Instructions to follow: Could you write out the opening lines of the data, word for word, stopping after the line that contains "brown pencil: 5 -> 8"?

Data to process: Begin

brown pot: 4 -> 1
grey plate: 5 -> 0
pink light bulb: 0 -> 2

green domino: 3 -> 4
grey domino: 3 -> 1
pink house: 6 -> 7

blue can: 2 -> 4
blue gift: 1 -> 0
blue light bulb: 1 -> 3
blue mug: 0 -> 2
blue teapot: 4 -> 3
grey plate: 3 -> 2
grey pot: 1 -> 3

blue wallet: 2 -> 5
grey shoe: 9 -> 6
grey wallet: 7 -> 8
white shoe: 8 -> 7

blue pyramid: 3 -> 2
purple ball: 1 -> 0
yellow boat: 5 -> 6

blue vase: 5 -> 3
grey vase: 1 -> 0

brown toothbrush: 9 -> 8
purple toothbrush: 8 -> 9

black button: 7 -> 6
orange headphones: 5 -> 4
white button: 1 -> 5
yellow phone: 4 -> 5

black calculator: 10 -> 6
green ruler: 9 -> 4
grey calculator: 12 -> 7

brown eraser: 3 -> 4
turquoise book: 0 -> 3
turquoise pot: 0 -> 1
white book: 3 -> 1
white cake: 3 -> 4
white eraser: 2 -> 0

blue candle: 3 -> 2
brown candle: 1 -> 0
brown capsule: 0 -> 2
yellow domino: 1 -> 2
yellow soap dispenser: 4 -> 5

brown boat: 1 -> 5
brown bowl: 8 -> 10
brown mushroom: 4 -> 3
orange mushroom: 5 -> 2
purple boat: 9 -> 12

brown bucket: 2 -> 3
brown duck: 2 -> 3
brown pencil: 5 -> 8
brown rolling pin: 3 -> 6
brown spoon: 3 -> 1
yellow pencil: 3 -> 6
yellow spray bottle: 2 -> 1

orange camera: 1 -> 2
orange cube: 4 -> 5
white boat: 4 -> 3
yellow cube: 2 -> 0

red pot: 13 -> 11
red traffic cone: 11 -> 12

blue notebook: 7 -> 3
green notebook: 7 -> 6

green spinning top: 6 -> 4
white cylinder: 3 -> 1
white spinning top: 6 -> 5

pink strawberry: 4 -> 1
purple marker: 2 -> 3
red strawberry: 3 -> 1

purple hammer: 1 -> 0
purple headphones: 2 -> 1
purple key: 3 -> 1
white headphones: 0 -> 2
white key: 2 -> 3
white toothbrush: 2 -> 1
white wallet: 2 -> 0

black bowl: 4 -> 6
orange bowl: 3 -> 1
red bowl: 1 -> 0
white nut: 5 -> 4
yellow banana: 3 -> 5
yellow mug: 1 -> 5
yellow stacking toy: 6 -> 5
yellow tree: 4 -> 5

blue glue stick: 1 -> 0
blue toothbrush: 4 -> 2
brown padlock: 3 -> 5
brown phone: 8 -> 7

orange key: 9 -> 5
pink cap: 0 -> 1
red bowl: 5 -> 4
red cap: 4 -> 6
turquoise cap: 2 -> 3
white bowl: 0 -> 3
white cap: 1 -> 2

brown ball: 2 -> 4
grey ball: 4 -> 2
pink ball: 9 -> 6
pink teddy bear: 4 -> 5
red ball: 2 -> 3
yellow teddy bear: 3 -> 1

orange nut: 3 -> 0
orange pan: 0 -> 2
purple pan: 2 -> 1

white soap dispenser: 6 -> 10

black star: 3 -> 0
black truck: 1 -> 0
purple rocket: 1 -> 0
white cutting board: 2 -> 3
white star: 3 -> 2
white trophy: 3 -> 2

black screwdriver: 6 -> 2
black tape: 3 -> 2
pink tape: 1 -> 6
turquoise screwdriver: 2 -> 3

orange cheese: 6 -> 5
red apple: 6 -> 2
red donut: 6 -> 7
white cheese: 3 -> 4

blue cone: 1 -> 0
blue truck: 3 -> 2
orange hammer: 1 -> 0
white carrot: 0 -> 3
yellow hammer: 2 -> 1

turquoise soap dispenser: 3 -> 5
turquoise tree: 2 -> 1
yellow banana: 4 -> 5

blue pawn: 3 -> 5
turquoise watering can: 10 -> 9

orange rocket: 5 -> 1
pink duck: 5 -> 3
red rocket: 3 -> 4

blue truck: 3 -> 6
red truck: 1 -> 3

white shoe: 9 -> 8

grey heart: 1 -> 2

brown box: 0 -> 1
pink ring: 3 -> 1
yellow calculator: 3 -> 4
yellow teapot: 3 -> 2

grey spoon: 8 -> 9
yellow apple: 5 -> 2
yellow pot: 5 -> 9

Data to process: End

Solution below:
brown pot: 4 -> 1
grey plate: 5 -> 0
pink light bulb: 0 -> 2

green domino: 3 -> 4
grey domino: 3 -> 1
pink house: 6 -> 7

blue can: 2 -> 4
blue gift: 1 -> 0
blue light bulb: 1 -> 3
blue mug: 0 -> 2
blue teapot: 4 -> 3
grey plate: 3 -> 2
grey pot: 1 -> 3

blue wallet: 2 -> 5
grey shoe: 9 -> 6
grey wallet: 7 -> 8
white shoe: 8 -> 7

blue pyramid: 3 -> 2
purple ball: 1 -> 0
yellow boat: 5 -> 6

blue vase: 5 -> 3
grey vase: 1 -> 0

brown toothbrush: 9 -> 8
purple toothbrush: 8 -> 9

black button: 7 -> 6
orange headphones: 5 -> 4
white button: 1 -> 5
yellow phone: 4 -> 5

black calculator: 10 -> 6
green ruler: 9 -> 4
grey calculator: 12 -> 7

brown eraser: 3 -> 4
turquoise book: 0 -> 3
turquoise pot: 0 -> 1
white book: 3 -> 1
white cake: 3 -> 4
white eraser: 2 -> 0

blue candle: 3 -> 2
brown candle: 1 -> 0
brown capsule: 0 -> 2
yellow domino: 1 -> 2
yellow soap dispenser: 4 -> 5

brown boat: 1 -> 5
brown bowl: 8 -> 10
brown mushroom: 4 -> 3
orange mushroom: 5 -> 2
purple boat: 9 -> 12

brown bucket: 2 -> 3
brown duck: 2 -> 3
brown pencil: 5 -> 8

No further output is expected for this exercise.